Start of SUPPLIED ENTRIES

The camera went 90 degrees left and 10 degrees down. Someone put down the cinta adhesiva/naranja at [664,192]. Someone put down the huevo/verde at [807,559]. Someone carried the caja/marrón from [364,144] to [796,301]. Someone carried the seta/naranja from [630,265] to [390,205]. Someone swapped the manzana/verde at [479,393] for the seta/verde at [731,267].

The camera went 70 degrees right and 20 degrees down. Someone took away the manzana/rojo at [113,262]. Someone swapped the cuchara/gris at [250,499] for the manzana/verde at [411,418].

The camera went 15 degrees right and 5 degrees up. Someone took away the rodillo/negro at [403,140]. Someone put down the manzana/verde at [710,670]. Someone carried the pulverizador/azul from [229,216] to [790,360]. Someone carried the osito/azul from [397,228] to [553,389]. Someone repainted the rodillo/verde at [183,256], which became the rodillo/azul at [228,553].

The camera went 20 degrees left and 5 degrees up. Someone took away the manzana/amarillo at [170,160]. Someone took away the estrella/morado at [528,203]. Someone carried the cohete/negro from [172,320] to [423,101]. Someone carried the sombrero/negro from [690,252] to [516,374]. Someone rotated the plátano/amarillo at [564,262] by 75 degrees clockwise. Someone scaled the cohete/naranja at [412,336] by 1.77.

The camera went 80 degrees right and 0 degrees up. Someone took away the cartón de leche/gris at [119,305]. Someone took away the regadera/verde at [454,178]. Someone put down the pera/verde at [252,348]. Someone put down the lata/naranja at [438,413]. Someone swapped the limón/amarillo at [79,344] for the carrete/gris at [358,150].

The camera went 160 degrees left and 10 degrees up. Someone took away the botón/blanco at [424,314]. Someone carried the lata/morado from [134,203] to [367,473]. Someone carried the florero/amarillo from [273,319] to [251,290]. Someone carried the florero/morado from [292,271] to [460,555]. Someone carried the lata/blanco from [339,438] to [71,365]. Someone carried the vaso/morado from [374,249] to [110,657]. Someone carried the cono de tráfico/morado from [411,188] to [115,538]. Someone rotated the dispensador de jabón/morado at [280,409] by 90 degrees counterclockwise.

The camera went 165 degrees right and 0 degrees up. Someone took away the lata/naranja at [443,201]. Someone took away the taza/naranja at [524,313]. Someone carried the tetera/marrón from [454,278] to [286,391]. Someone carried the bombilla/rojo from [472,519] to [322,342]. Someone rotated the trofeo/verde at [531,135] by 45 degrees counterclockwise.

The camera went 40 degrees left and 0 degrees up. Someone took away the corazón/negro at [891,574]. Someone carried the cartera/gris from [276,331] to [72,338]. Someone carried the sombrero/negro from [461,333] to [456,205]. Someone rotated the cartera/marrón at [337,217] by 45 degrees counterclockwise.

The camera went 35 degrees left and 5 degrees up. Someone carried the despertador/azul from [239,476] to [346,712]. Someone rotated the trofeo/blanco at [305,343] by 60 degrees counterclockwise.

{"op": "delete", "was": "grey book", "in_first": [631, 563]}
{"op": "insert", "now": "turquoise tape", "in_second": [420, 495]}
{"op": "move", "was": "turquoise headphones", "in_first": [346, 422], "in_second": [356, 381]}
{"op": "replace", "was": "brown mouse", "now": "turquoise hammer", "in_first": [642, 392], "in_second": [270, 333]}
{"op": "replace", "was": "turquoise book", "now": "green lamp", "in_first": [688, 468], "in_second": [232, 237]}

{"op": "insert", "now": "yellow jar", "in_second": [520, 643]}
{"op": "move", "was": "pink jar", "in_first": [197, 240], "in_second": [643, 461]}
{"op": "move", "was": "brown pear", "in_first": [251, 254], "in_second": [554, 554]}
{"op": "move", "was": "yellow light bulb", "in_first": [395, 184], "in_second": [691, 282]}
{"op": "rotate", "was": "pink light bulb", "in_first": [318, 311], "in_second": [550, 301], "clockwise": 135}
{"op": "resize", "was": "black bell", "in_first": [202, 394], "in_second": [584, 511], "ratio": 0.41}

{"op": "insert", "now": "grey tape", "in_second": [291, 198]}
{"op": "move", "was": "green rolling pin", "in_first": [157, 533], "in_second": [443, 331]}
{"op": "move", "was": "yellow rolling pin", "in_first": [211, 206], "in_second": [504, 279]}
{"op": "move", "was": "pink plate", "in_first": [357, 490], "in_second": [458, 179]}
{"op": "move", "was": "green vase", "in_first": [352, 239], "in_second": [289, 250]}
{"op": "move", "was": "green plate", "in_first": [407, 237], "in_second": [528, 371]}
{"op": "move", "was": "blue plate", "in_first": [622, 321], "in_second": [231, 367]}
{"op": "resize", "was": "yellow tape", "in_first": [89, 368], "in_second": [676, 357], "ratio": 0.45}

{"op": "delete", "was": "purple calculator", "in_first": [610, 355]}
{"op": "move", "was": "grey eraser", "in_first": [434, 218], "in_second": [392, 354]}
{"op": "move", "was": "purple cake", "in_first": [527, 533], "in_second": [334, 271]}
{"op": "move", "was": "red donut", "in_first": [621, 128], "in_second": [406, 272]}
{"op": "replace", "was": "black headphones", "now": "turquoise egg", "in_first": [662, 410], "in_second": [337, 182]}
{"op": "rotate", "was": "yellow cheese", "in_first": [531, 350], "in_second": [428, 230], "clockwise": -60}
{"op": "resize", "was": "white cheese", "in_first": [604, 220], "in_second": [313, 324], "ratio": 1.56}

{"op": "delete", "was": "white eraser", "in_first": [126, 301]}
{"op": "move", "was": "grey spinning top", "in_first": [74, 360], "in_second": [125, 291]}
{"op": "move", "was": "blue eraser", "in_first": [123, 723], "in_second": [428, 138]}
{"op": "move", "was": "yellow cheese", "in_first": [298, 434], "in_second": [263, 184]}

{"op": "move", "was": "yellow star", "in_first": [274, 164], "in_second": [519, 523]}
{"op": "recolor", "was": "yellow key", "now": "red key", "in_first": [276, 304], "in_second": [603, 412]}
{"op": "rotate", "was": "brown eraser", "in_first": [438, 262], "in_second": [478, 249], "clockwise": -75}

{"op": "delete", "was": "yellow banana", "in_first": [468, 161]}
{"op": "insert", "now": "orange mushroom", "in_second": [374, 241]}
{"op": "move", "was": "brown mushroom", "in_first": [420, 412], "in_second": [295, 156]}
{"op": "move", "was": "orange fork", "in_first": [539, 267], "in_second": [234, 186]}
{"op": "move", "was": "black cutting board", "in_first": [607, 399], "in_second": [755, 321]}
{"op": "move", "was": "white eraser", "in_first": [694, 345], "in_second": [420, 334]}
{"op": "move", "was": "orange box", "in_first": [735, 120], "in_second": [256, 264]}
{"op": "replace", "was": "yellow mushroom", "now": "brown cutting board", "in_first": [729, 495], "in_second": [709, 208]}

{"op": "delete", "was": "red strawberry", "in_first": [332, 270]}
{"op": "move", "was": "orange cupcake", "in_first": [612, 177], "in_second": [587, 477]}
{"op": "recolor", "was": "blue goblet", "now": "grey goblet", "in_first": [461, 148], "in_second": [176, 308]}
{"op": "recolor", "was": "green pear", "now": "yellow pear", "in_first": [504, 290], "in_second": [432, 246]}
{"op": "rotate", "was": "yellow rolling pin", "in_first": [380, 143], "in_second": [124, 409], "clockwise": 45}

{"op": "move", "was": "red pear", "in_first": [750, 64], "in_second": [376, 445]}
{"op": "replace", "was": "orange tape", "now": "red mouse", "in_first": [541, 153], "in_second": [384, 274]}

End of SUPPLIED ENTRIES

→ **EXERCISE REQUIREMENTS**:
Write out the records again, exactly as given.

→ **COMPLETED TASK**:
The camera went 90 degrees left and 10 degrees down. Someone put down the cinta adhesiva/naranja at [664,192]. Someone put down the huevo/verde at [807,559]. Someone carried the caja/marrón from [364,144] to [796,301]. Someone carried the seta/naranja from [630,265] to [390,205]. Someone swapped the manzana/verde at [479,393] for the seta/verde at [731,267].

The camera went 70 degrees right and 20 degrees down. Someone took away the manzana/rojo at [113,262]. Someone swapped the cuchara/gris at [250,499] for the manzana/verde at [411,418].

The camera went 15 degrees right and 5 degrees up. Someone took away the rodillo/negro at [403,140]. Someone put down the manzana/verde at [710,670]. Someone carried the pulverizador/azul from [229,216] to [790,360]. Someone carried the osito/azul from [397,228] to [553,389]. Someone repainted the rodillo/verde at [183,256], which became the rodillo/azul at [228,553].

The camera went 20 degrees left and 5 degrees up. Someone took away the manzana/amarillo at [170,160]. Someone took away the estrella/morado at [528,203]. Someone carried the cohete/negro from [172,320] to [423,101]. Someone carried the sombrero/negro from [690,252] to [516,374]. Someone rotated the plátano/amarillo at [564,262] by 75 degrees clockwise. Someone scaled the cohete/naranja at [412,336] by 1.77.

The camera went 80 degrees right and 0 degrees up. Someone took away the cartón de leche/gris at [119,305]. Someone took away the regadera/verde at [454,178]. Someone put down the pera/verde at [252,348]. Someone put down the lata/naranja at [438,413]. Someone swapped the limón/amarillo at [79,344] for the carrete/gris at [358,150].

The camera went 160 degrees left and 10 degrees up. Someone took away the botón/blanco at [424,314]. Someone carried the lata/morado from [134,203] to [367,473]. Someone carried the florero/amarillo from [273,319] to [251,290]. Someone carried the florero/morado from [292,271] to [460,555]. Someone carried the lata/blanco from [339,438] to [71,365]. Someone carried the vaso/morado from [374,249] to [110,657]. Someone carried the cono de tráfico/morado from [411,188] to [115,538]. Someone rotated the dispensador de jabón/morado at [280,409] by 90 degrees counterclockwise.

The camera went 165 degrees right and 0 degrees up. Someone took away the lata/naranja at [443,201]. Someone took away the taza/naranja at [524,313]. Someone carried the tetera/marrón from [454,278] to [286,391]. Someone carried the bombilla/rojo from [472,519] to [322,342]. Someone rotated the trofeo/verde at [531,135] by 45 degrees counterclockwise.

The camera went 40 degrees left and 0 degrees up. Someone took away the corazón/negro at [891,574]. Someone carried the cartera/gris from [276,331] to [72,338]. Someone carried the sombrero/negro from [461,333] to [456,205]. Someone rotated the cartera/marrón at [337,217] by 45 degrees counterclockwise.

The camera went 35 degrees left and 5 degrees up. Someone carried the despertador/azul from [239,476] to [346,712]. Someone rotated the trofeo/blanco at [305,343] by 60 degrees counterclockwise.

{"op": "delete", "was": "grey book", "in_first": [631, 563]}
{"op": "insert", "now": "turquoise tape", "in_second": [420, 495]}
{"op": "move", "was": "turquoise headphones", "in_first": [346, 422], "in_second": [356, 381]}
{"op": "replace", "was": "brown mouse", "now": "turquoise hammer", "in_first": [642, 392], "in_second": [270, 333]}
{"op": "replace", "was": "turquoise book", "now": "green lamp", "in_first": [688, 468], "in_second": [232, 237]}

{"op": "insert", "now": "yellow jar", "in_second": [520, 643]}
{"op": "move", "was": "pink jar", "in_first": [197, 240], "in_second": [643, 461]}
{"op": "move", "was": "brown pear", "in_first": [251, 254], "in_second": [554, 554]}
{"op": "move", "was": "yellow light bulb", "in_first": [395, 184], "in_second": [691, 282]}
{"op": "rotate", "was": "pink light bulb", "in_first": [318, 311], "in_second": [550, 301], "clockwise": 135}
{"op": "resize", "was": "black bell", "in_first": [202, 394], "in_second": [584, 511], "ratio": 0.41}

{"op": "insert", "now": "grey tape", "in_second": [291, 198]}
{"op": "move", "was": "green rolling pin", "in_first": [157, 533], "in_second": [443, 331]}
{"op": "move", "was": "yellow rolling pin", "in_first": [211, 206], "in_second": [504, 279]}
{"op": "move", "was": "pink plate", "in_first": [357, 490], "in_second": [458, 179]}
{"op": "move", "was": "green vase", "in_first": [352, 239], "in_second": [289, 250]}
{"op": "move", "was": "green plate", "in_first": [407, 237], "in_second": [528, 371]}
{"op": "move", "was": "blue plate", "in_first": [622, 321], "in_second": [231, 367]}
{"op": "resize", "was": "yellow tape", "in_first": [89, 368], "in_second": [676, 357], "ratio": 0.45}

{"op": "delete", "was": "purple calculator", "in_first": [610, 355]}
{"op": "move", "was": "grey eraser", "in_first": [434, 218], "in_second": [392, 354]}
{"op": "move", "was": "purple cake", "in_first": [527, 533], "in_second": [334, 271]}
{"op": "move", "was": "red donut", "in_first": [621, 128], "in_second": [406, 272]}
{"op": "replace", "was": "black headphones", "now": "turquoise egg", "in_first": [662, 410], "in_second": [337, 182]}
{"op": "rotate", "was": "yellow cheese", "in_first": [531, 350], "in_second": [428, 230], "clockwise": -60}
{"op": "resize", "was": "white cheese", "in_first": [604, 220], "in_second": [313, 324], "ratio": 1.56}

{"op": "delete", "was": "white eraser", "in_first": [126, 301]}
{"op": "move", "was": "grey spinning top", "in_first": [74, 360], "in_second": [125, 291]}
{"op": "move", "was": "blue eraser", "in_first": [123, 723], "in_second": [428, 138]}
{"op": "move", "was": "yellow cheese", "in_first": [298, 434], "in_second": [263, 184]}

{"op": "move", "was": "yellow star", "in_first": [274, 164], "in_second": [519, 523]}
{"op": "recolor", "was": "yellow key", "now": "red key", "in_first": [276, 304], "in_second": [603, 412]}
{"op": "rotate", "was": "brown eraser", "in_first": [438, 262], "in_second": [478, 249], "clockwise": -75}

{"op": "delete", "was": "yellow banana", "in_first": [468, 161]}
{"op": "insert", "now": "orange mushroom", "in_second": [374, 241]}
{"op": "move", "was": "brown mushroom", "in_first": [420, 412], "in_second": [295, 156]}
{"op": "move", "was": "orange fork", "in_first": [539, 267], "in_second": [234, 186]}
{"op": "move", "was": "black cutting board", "in_first": [607, 399], "in_second": [755, 321]}
{"op": "move", "was": "white eraser", "in_first": [694, 345], "in_second": [420, 334]}
{"op": "move", "was": "orange box", "in_first": [735, 120], "in_second": [256, 264]}
{"op": "replace", "was": "yellow mushroom", "now": "brown cutting board", "in_first": [729, 495], "in_second": [709, 208]}

{"op": "delete", "was": "red strawberry", "in_first": [332, 270]}
{"op": "move", "was": "orange cupcake", "in_first": [612, 177], "in_second": [587, 477]}
{"op": "recolor", "was": "blue goblet", "now": "grey goblet", "in_first": [461, 148], "in_second": [176, 308]}
{"op": "recolor", "was": "green pear", "now": "yellow pear", "in_first": [504, 290], "in_second": [432, 246]}
{"op": "rotate", "was": "yellow rolling pin", "in_first": [380, 143], "in_second": [124, 409], "clockwise": 45}

{"op": "move", "was": "red pear", "in_first": [750, 64], "in_second": [376, 445]}
{"op": "replace", "was": "orange tape", "now": "red mouse", "in_first": [541, 153], "in_second": [384, 274]}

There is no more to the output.